Stored dataset items
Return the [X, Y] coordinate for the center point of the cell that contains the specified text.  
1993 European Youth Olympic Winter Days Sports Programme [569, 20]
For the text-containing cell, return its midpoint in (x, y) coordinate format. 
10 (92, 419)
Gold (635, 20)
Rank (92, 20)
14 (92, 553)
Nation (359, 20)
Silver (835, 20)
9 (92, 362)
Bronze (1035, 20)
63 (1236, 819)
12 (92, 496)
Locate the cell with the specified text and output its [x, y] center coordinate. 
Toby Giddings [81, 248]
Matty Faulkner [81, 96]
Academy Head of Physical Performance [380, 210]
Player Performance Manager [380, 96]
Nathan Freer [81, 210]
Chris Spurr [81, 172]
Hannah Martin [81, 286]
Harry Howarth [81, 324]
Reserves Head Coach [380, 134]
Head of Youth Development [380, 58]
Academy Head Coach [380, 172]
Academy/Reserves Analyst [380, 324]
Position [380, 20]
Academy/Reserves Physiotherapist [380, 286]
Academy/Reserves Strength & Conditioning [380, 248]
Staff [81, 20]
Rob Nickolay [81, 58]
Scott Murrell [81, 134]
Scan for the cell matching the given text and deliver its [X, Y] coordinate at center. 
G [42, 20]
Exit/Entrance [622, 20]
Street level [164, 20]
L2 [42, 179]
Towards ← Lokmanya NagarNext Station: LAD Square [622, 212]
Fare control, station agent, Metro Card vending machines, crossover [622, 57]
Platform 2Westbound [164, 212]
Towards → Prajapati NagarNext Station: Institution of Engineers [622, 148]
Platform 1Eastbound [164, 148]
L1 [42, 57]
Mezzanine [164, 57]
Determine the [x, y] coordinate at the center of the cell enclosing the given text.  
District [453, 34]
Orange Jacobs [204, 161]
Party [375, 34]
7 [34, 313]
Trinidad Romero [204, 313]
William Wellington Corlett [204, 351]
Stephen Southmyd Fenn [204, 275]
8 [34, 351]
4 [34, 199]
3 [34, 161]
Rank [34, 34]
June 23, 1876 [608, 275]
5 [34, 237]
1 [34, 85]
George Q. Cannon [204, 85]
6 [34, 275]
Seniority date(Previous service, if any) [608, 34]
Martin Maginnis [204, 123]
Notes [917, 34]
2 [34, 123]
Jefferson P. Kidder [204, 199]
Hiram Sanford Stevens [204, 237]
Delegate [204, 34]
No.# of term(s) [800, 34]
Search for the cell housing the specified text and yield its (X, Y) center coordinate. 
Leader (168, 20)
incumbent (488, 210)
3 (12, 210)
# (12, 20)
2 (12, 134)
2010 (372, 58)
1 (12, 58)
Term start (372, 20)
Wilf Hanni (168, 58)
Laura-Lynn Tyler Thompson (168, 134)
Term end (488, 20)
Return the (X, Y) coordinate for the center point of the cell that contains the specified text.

WHAT NEEDS TO BE DONE = Convert every line of the records above into a single numbered list, omitting any blank lines.

FINISHED TASK =
1. Return the [X, Y] coordinate for the center point of the cell that contains the specified text.  
2. 1993 European Youth Olympic Winter Days Sports Programme [569, 20]
3. For the text-containing cell, return its midpoint in (x, y) coordinate format. 
4. 10 (92, 419)
5. Gold (635, 20)
6. Rank (92, 20)
7. 14 (92, 553)
8. Nation (359, 20)
9. Silver (835, 20)
10. 9 (92, 362)
11. Bronze (1035, 20)
12. 63 (1236, 819)
13. 12 (92, 496)
14. Locate the cell with the specified text and output its [x, y] center coordinate. 
15. Toby Giddings [81, 248]
16. Matty Faulkner [81, 96]
17. Academy Head of Physical Performance [380, 210]
18. Player Performance Manager [380, 96]
19. Nathan Freer [81, 210]
20. Chris Spurr [81, 172]
21. Hannah Martin [81, 286]
22. Harry Howarth [81, 324]
23. Reserves Head Coach [380, 134]
24. Head of Youth Development [380, 58]
25. Academy Head Coach [380, 172]
26. Academy/Reserves Analyst [380, 324]
27. Position [380, 20]
28. Academy/Reserves Physiotherapist [380, 286]
29. Academy/Reserves Strength & Conditioning [380, 248]
30. Staff [81, 20]
31. Rob Nickolay [81, 58]
32. Scott Murrell [81, 134]
33. Scan for the cell matching the given text and deliver its [X, Y] coordinate at center. 
34. G [42, 20]
35. Exit/Entrance [622, 20]
36. Street level [164, 20]
37. L2 [42, 179]
38. Towards ← Lokmanya NagarNext Station: LAD Square [622, 212]
39. Fare control, station agent, Metro Card vending machines, crossover [622, 57]
40. Platform 2Westbound [164, 212]
41. Towards → Prajapati NagarNext Station: Institution of Engineers [622, 148]
42. Platform 1Eastbound [164, 148]
43. L1 [42, 57]
44. Mezzanine [164, 57]
45. Determine the [x, y] coordinate at the center of the cell enclosing the given text.  
46. District [453, 34]
47. Orange Jacobs [204, 161]
48. Party [375, 34]
49. 7 [34, 313]
50. Trinidad Romero [204, 313]
51. William Wellington Corlett [204, 351]
52. Stephen Southmyd Fenn [204, 275]
53. 8 [34, 351]
54. 4 [34, 199]
55. 3 [34, 161]
56. Rank [34, 34]
57. June 23, 1876 [608, 275]
58. 5 [34, 237]
59. 1 [34, 85]
60. George Q. Cannon [204, 85]
61. 6 [34, 275]
62. Seniority date(Previous service, if any) [608, 34]
63. Martin Maginnis [204, 123]
64. Notes [917, 34]
65. 2 [34, 123]
66. Jefferson P. Kidder [204, 199]
67. Hiram Sanford Stevens [204, 237]
68. Delegate [204, 34]
69. No.# of term(s) [800, 34]
70. Search for the cell housing the specified text and yield its (X, Y) center coordinate. 
71. Leader (168, 20)
72. incumbent (488, 210)
73. 3 (12, 210)
74. # (12, 20)
75. 2 (12, 134)
76. 2010 (372, 58)
77. 1 (12, 58)
78. Term start (372, 20)
79. Wilf Hanni (168, 58)
80. Laura-Lynn Tyler Thompson (168, 134)
81. Term end (488, 20)
82. Return the (X, Y) coordinate for the center point of the cell that contains the specified text.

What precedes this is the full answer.